MATERIAL SHOWN:
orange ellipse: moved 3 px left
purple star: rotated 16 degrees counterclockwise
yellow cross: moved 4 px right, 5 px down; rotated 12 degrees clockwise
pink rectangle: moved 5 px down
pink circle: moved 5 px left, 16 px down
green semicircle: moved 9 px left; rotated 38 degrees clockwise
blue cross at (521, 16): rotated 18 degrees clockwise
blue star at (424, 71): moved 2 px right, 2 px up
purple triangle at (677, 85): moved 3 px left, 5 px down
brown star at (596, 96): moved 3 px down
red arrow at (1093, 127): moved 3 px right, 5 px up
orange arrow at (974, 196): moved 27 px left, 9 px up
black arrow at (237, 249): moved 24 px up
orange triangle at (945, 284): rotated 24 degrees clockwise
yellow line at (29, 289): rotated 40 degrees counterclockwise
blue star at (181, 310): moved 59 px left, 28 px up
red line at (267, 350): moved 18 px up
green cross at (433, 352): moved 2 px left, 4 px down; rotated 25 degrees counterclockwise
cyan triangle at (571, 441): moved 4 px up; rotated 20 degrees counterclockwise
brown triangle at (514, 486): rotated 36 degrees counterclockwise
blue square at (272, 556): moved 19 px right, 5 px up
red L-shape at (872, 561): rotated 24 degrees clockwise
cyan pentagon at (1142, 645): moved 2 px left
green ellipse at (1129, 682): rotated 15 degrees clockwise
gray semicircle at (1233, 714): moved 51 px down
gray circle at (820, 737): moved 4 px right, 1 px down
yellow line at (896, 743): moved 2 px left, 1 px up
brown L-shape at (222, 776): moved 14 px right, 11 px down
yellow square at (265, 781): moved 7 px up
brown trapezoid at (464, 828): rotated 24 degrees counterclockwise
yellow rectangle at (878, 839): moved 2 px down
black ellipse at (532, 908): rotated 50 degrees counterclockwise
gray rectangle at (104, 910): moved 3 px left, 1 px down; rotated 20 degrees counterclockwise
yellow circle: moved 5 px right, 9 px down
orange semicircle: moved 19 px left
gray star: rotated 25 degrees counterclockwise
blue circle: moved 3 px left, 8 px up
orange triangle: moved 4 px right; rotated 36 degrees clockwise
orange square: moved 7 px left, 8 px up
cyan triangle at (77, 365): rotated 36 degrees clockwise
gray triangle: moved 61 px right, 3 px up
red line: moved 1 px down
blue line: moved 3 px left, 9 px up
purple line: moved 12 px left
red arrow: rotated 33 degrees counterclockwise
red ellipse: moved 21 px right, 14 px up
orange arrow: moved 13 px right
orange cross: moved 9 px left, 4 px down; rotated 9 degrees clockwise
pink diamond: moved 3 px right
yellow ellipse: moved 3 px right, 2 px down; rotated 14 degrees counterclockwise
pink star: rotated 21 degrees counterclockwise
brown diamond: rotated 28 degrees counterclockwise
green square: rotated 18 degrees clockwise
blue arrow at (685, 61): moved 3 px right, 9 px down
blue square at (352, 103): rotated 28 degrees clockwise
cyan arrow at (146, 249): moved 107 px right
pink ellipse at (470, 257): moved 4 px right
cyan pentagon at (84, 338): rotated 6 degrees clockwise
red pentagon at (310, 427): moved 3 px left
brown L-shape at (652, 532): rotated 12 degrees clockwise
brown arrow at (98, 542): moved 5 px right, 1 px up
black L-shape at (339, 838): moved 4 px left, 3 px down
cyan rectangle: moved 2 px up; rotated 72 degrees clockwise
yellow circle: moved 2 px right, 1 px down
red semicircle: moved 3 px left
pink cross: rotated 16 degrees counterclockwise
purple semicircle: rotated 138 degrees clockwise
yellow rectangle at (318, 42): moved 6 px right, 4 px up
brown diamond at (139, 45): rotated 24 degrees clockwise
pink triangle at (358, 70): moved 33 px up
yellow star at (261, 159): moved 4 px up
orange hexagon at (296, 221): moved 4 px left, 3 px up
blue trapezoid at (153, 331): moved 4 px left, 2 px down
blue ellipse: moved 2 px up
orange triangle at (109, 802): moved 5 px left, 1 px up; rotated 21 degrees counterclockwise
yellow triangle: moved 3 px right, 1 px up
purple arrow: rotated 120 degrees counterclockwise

REQUIRED WORK: Would you copy, unchanged, the stretch of the records above that begins at the line containing "green cross at" and ends at the line containing "gray semicircle at", and only that?

RESULT:
green cross at (433, 352): moved 2 px left, 4 px down; rotated 25 degrees counterclockwise
cyan triangle at (571, 441): moved 4 px up; rotated 20 degrees counterclockwise
brown triangle at (514, 486): rotated 36 degrees counterclockwise
blue square at (272, 556): moved 19 px right, 5 px up
red L-shape at (872, 561): rotated 24 degrees clockwise
cyan pentagon at (1142, 645): moved 2 px left
green ellipse at (1129, 682): rotated 15 degrees clockwise
gray semicircle at (1233, 714): moved 51 px down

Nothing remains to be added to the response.